-- ASSIGNED TASK --
Where a line holds the word "minus", copy that line from the data below.
· · · · ·
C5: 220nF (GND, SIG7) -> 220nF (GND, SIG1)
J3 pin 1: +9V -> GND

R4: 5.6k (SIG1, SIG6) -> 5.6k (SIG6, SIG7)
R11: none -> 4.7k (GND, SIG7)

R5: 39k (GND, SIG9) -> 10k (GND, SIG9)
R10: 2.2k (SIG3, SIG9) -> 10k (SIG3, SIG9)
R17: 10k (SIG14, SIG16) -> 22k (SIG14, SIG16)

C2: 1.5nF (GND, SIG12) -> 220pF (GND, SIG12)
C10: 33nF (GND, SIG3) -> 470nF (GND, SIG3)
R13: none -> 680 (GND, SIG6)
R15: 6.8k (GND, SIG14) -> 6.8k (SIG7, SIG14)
· · · · ·
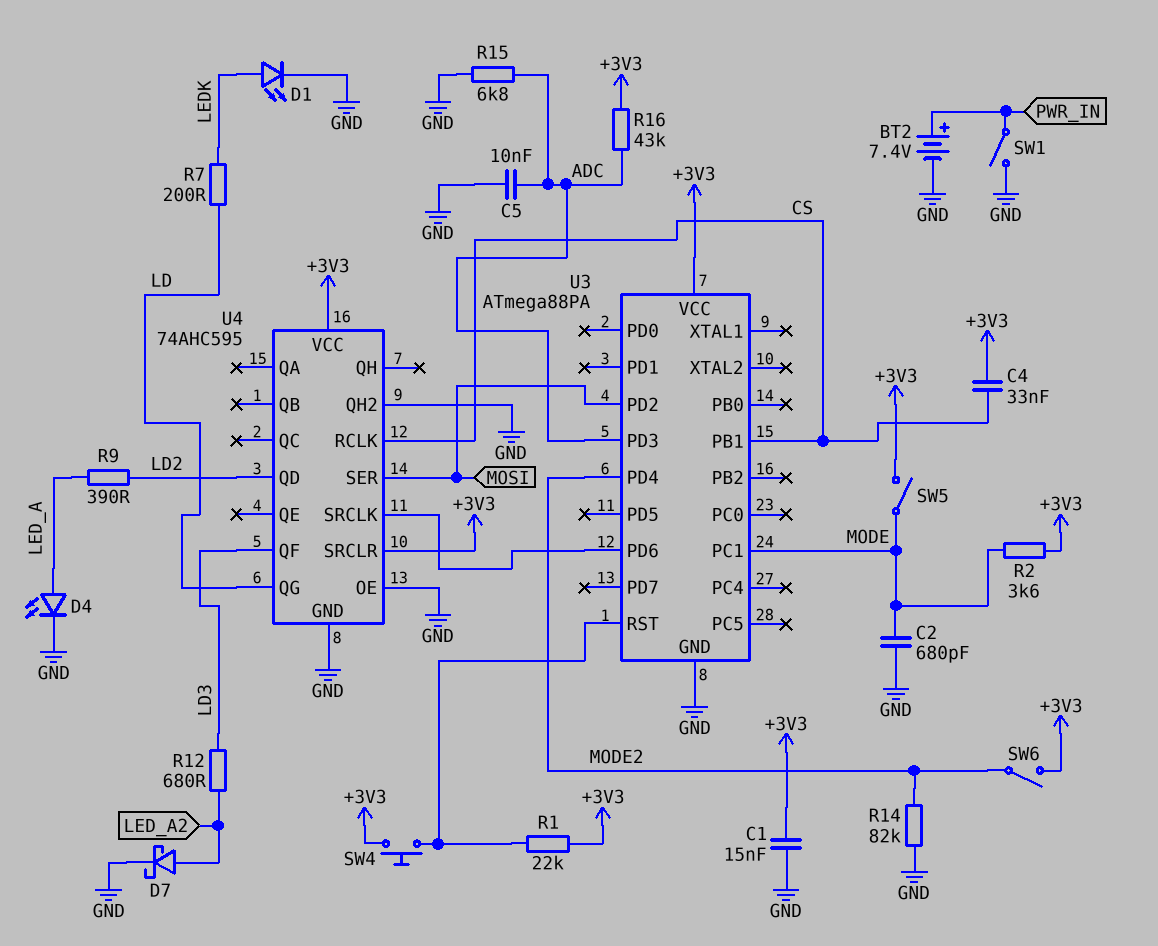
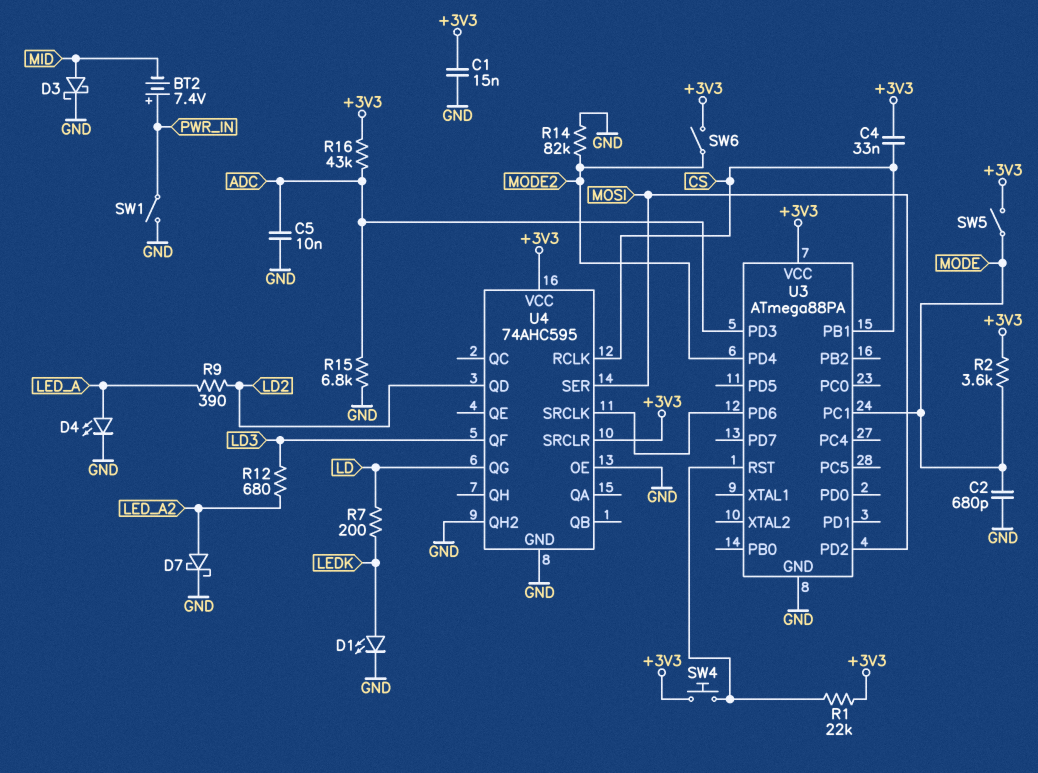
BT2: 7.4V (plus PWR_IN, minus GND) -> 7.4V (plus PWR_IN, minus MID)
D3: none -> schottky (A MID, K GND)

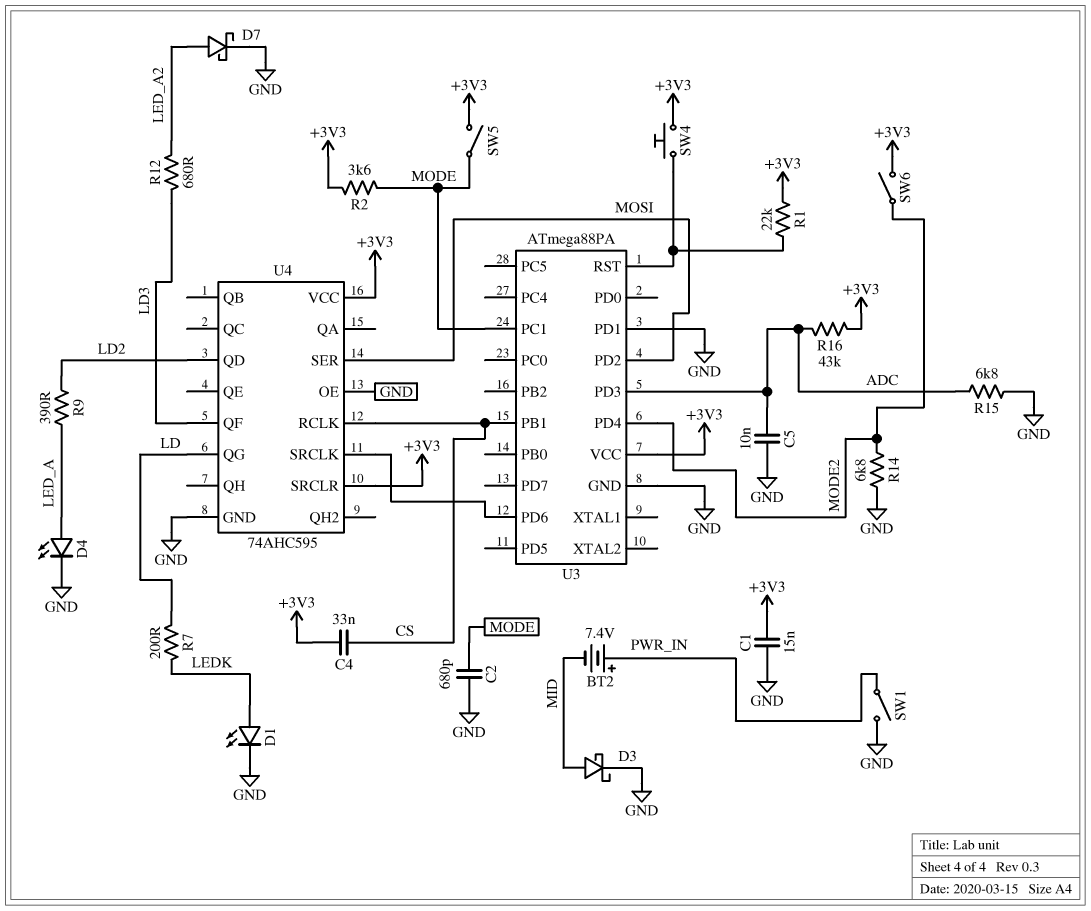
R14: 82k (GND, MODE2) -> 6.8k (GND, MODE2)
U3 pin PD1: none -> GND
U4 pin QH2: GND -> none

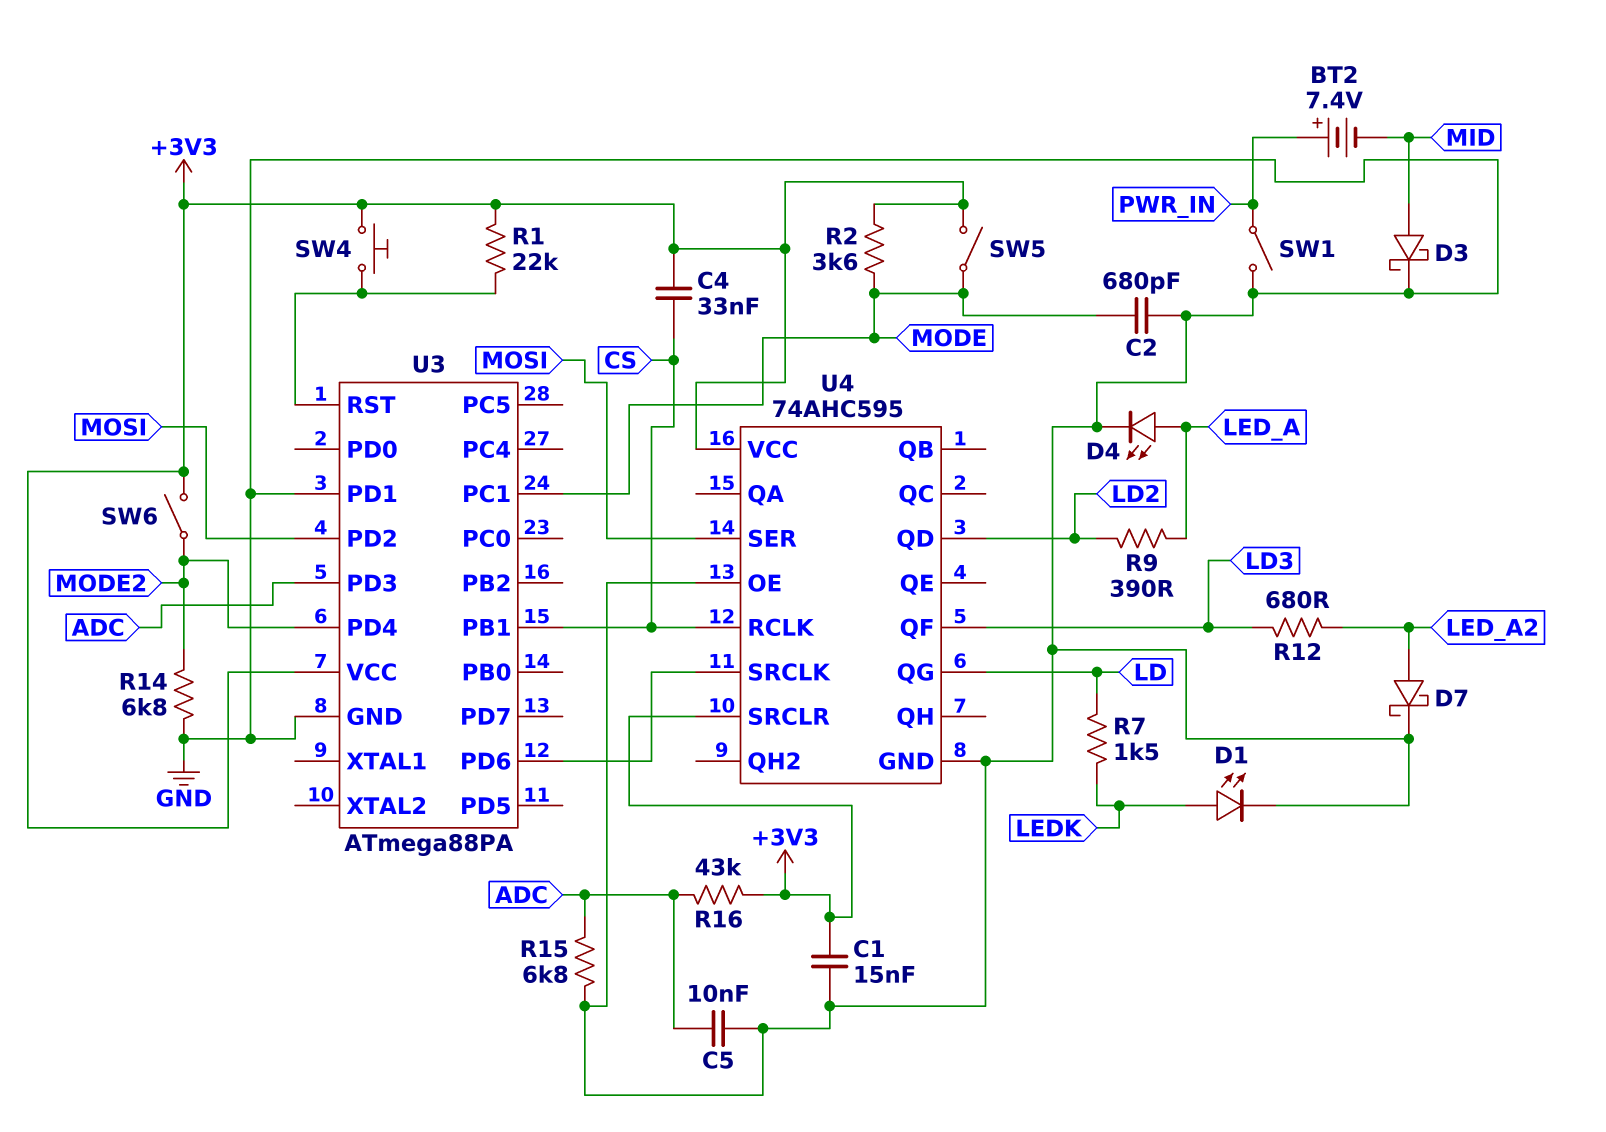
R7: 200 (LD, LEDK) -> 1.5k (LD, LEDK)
· · · · ·
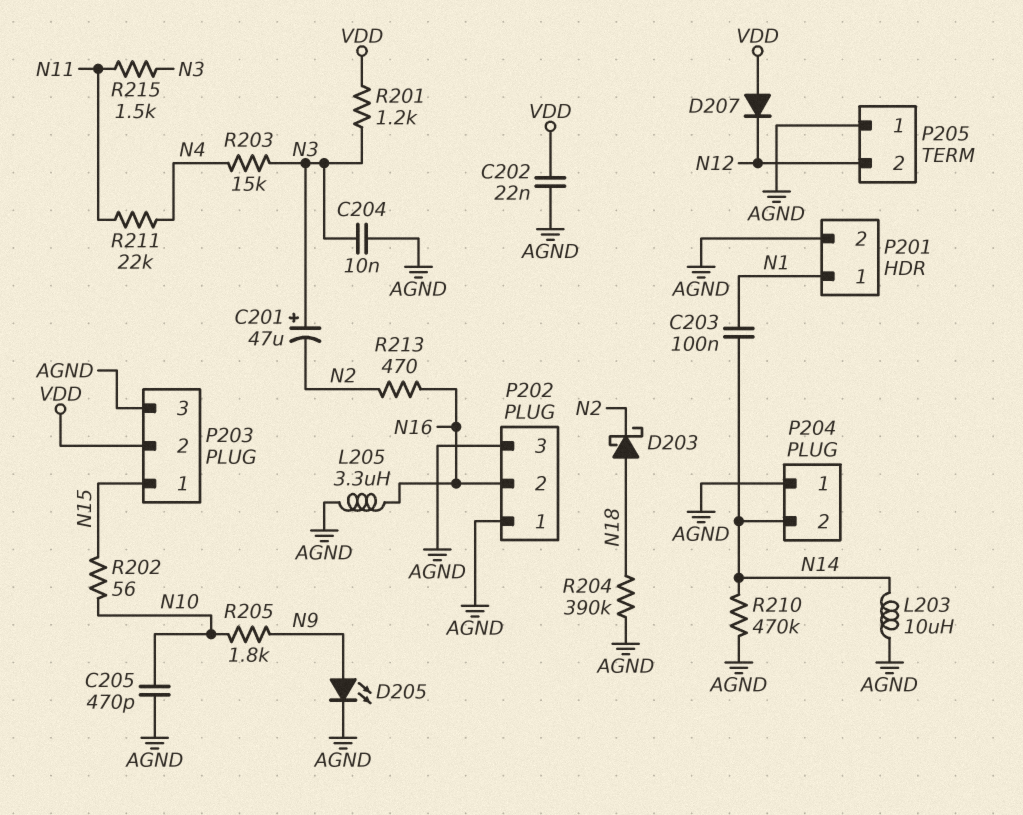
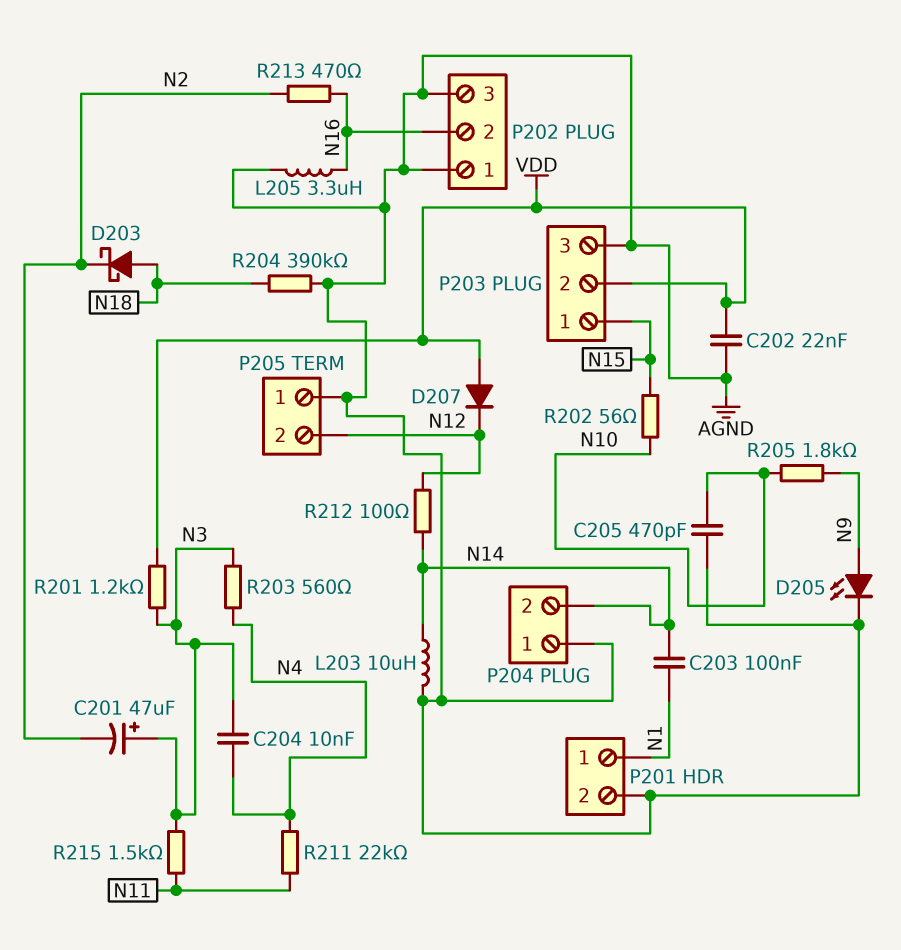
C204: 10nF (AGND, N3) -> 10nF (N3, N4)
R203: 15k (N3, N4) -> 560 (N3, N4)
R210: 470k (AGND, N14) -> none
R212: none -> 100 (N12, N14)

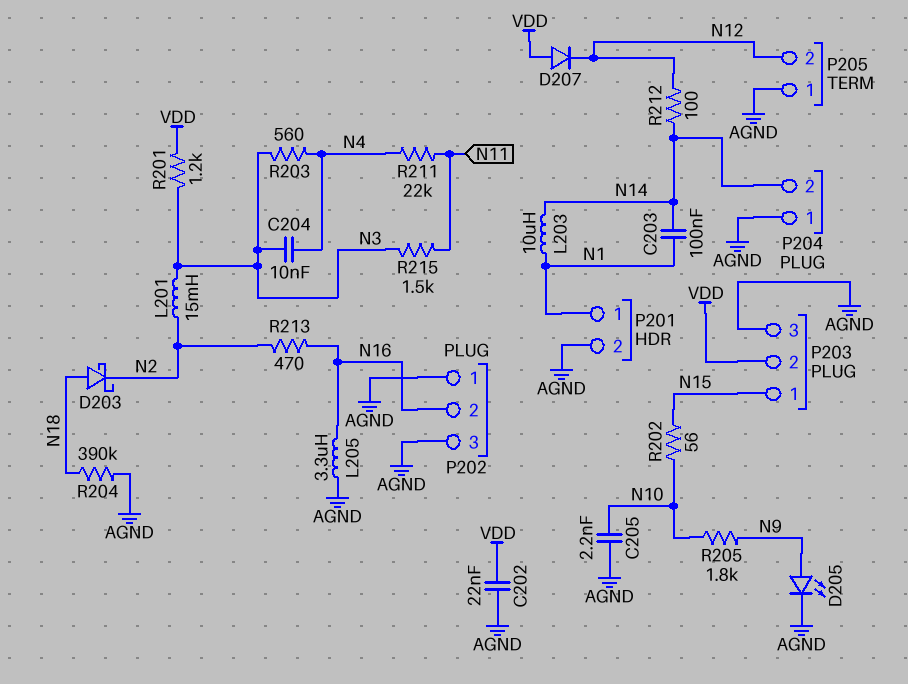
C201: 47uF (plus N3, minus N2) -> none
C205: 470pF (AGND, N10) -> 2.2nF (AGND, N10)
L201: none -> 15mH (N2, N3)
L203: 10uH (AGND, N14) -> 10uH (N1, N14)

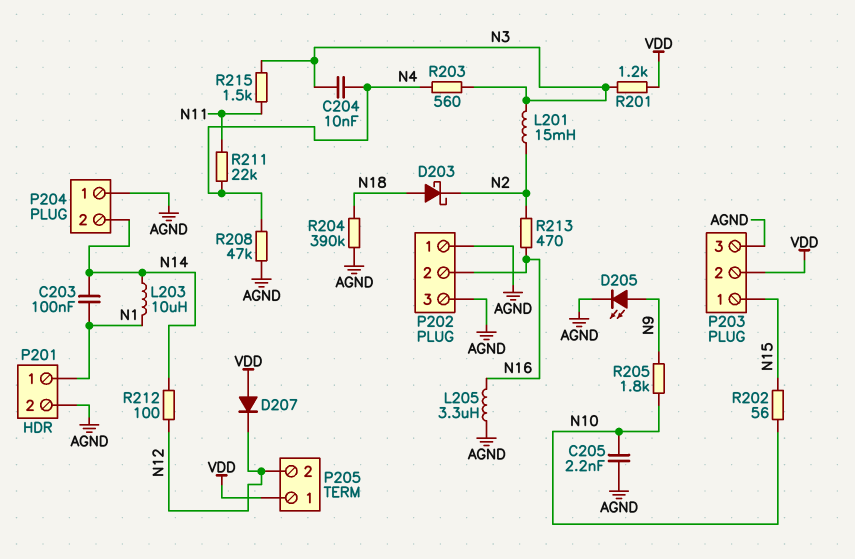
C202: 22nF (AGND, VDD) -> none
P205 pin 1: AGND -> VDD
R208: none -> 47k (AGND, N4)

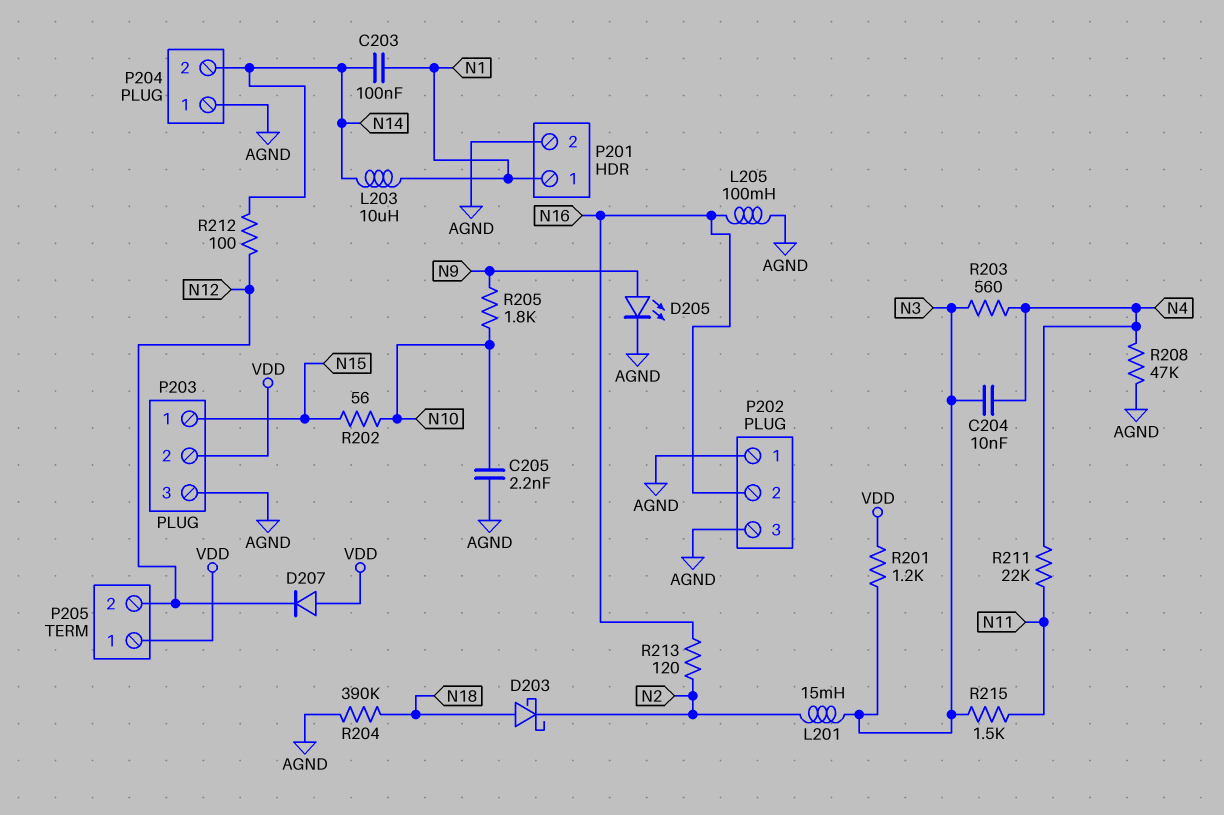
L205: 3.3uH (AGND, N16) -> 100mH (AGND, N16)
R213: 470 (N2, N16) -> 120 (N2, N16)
· · · · ·
-- ANSWER BELOW --
BT2: 7.4V (plus PWR_IN, minus GND) -> 7.4V (plus PWR_IN, minus MID)
C201: 47uF (plus N3, minus N2) -> none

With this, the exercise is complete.